Input records:
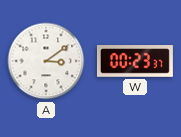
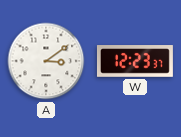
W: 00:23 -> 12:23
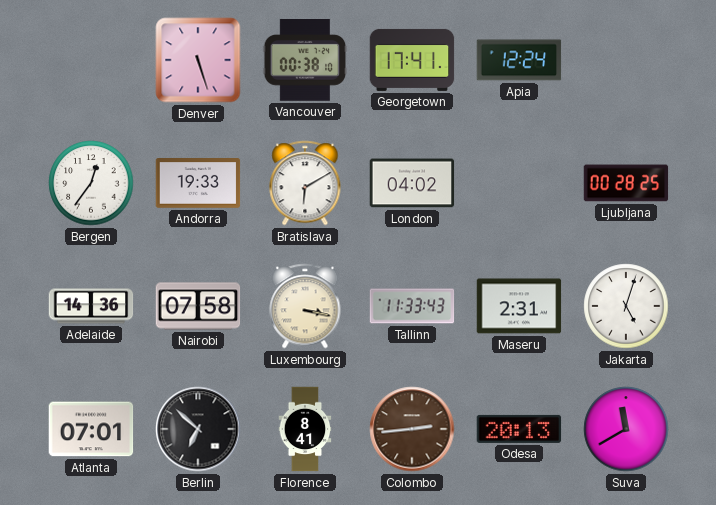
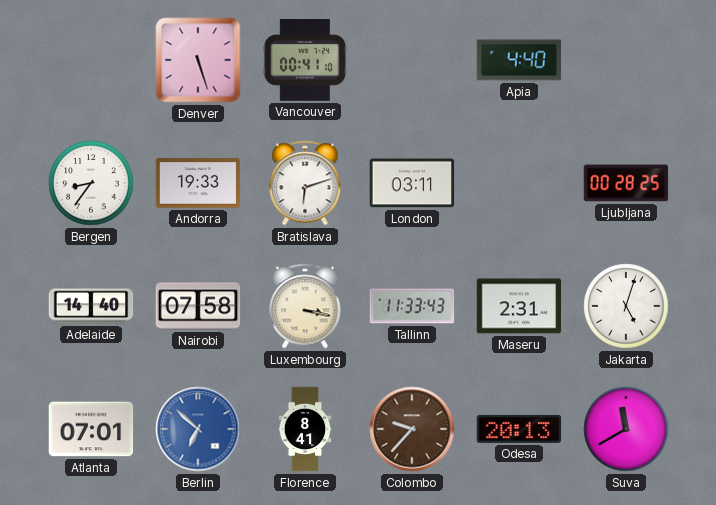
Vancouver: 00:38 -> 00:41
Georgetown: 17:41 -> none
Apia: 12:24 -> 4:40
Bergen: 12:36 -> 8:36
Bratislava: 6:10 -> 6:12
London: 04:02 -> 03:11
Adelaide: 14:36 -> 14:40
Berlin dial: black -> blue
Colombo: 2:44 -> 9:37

--

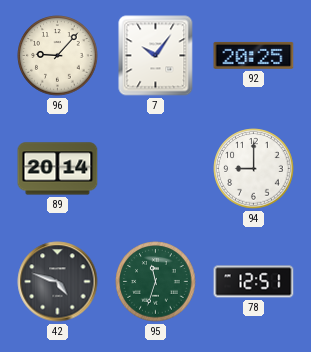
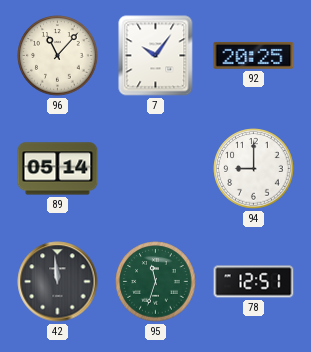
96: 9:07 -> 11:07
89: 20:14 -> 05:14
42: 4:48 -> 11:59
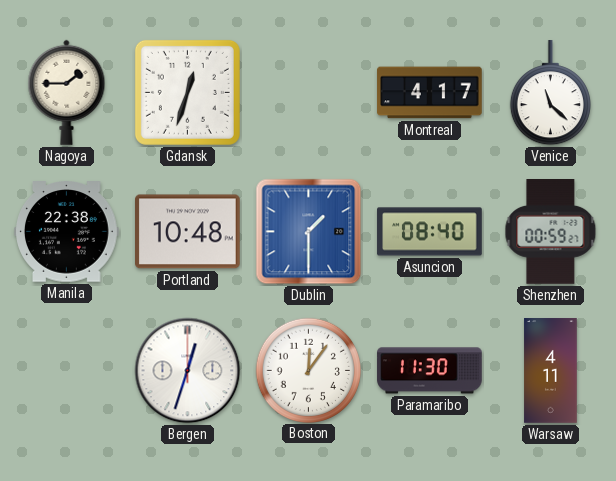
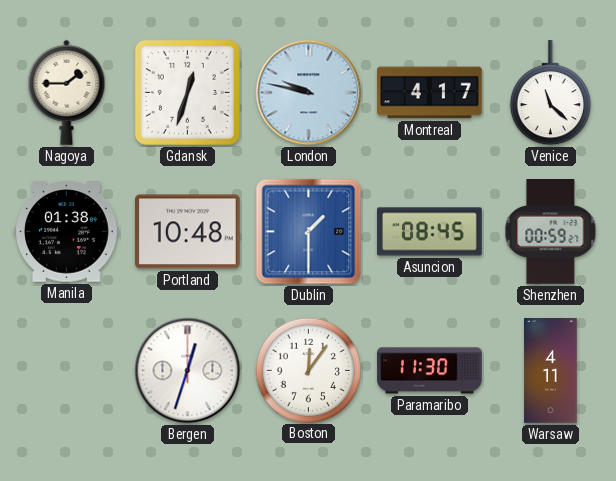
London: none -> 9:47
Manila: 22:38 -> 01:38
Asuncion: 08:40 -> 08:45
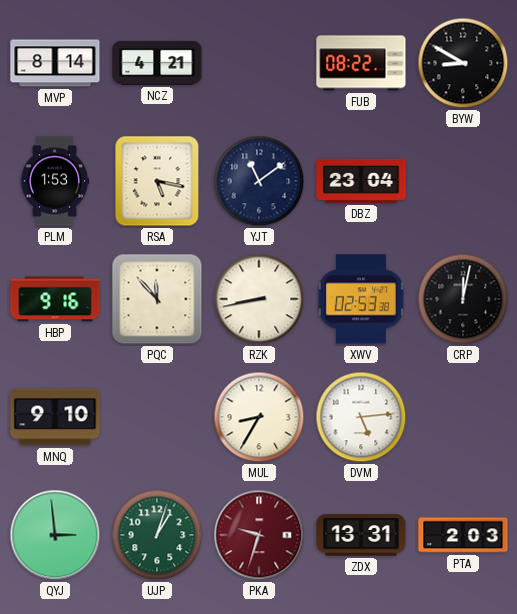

Task details:
Please retype the entries from the line that contains "Vancouver: 00:38 -> 00:41" through the line that contains "Colombo: 2:44 -> 9:37", keeping every character as it appears.

Response to the exercise:
Vancouver: 00:38 -> 00:41
Georgetown: 17:41 -> none
Apia: 12:24 -> 4:40
Bergen: 12:36 -> 8:36
Bratislava: 6:10 -> 6:12
London: 04:02 -> 03:11
Adelaide: 14:36 -> 14:40
Berlin dial: black -> blue
Colombo: 2:44 -> 9:37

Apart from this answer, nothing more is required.